Task to carry out. Print, in exact form, the lines below from the one containing "brown duck: 2 -> 3" through the one containing "yellow pyramid: 1 -> 0", and omit all others.

Data for the task.
::::::::::
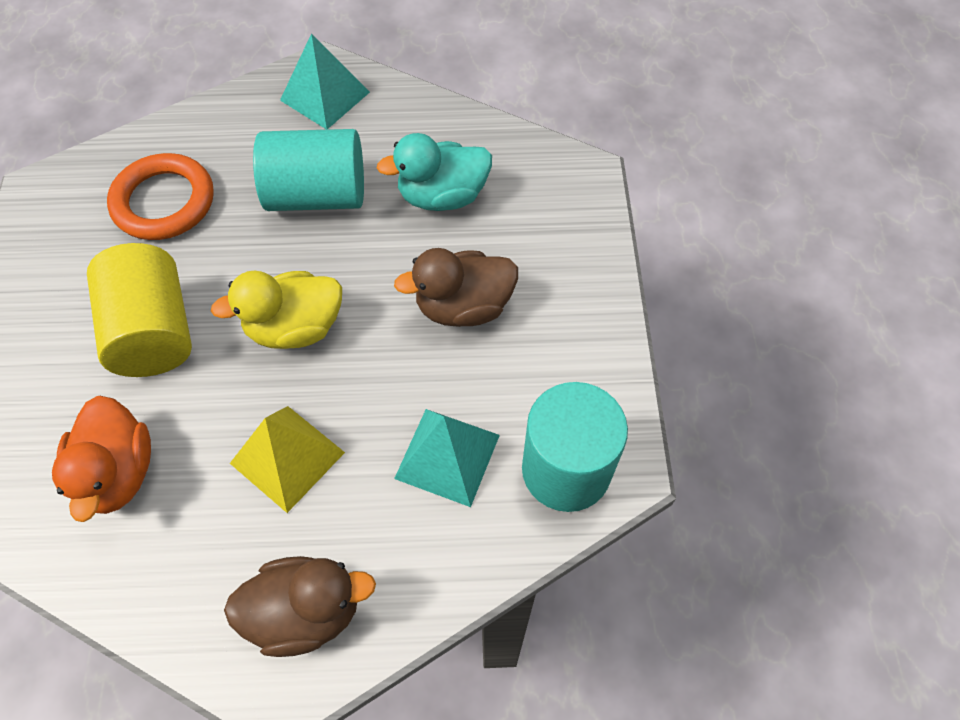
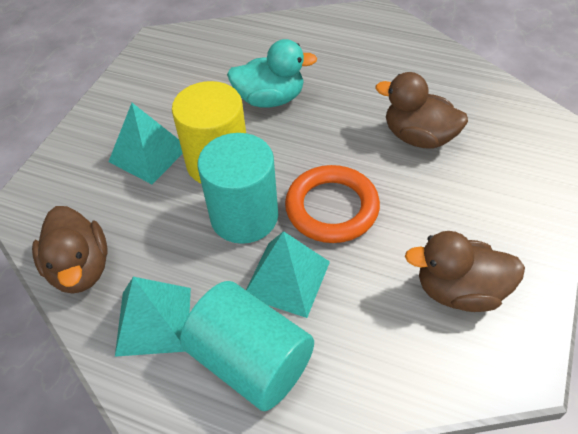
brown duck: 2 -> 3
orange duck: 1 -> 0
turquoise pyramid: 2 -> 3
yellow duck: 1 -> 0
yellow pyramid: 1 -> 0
::::::::::
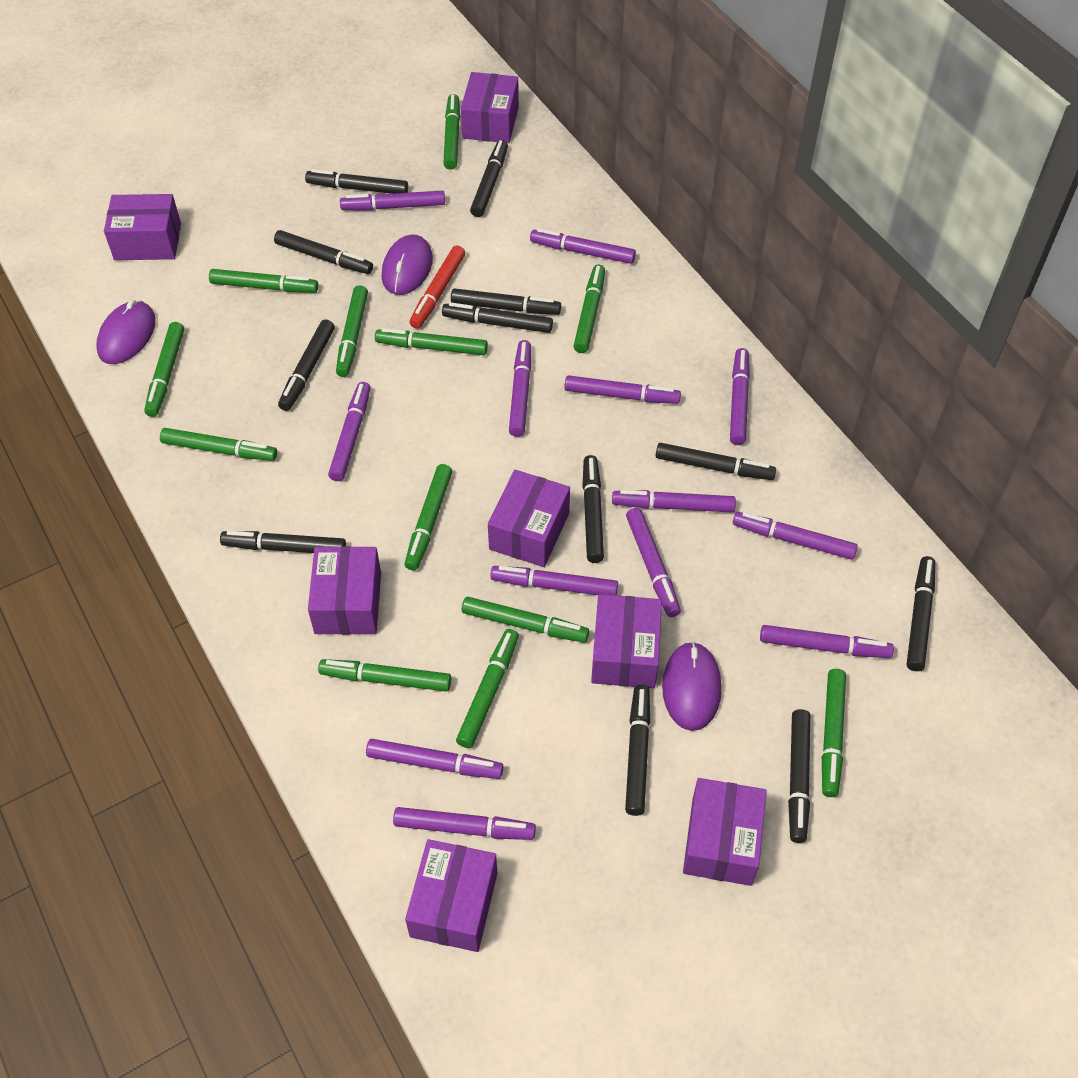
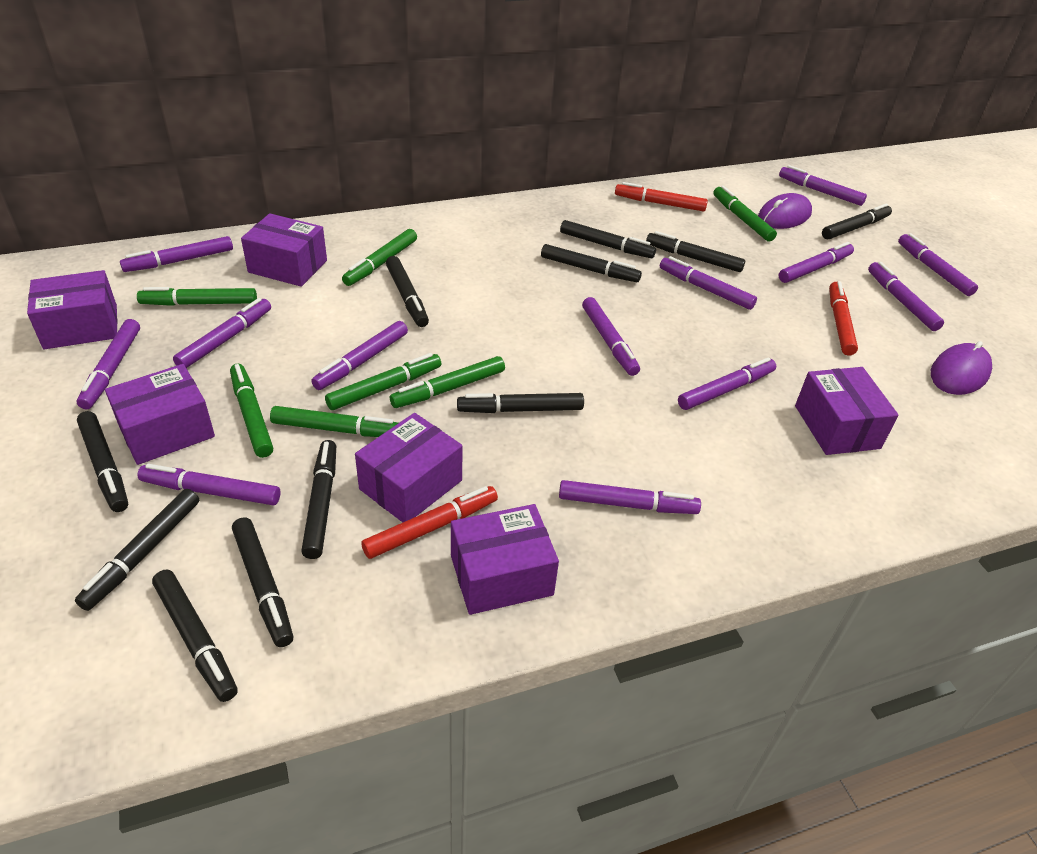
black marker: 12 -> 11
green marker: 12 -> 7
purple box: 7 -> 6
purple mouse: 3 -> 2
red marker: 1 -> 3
::::::::::
Solution to the exercise.
brown duck: 2 -> 3
orange duck: 1 -> 0
turquoise pyramid: 2 -> 3
yellow duck: 1 -> 0
yellow pyramid: 1 -> 0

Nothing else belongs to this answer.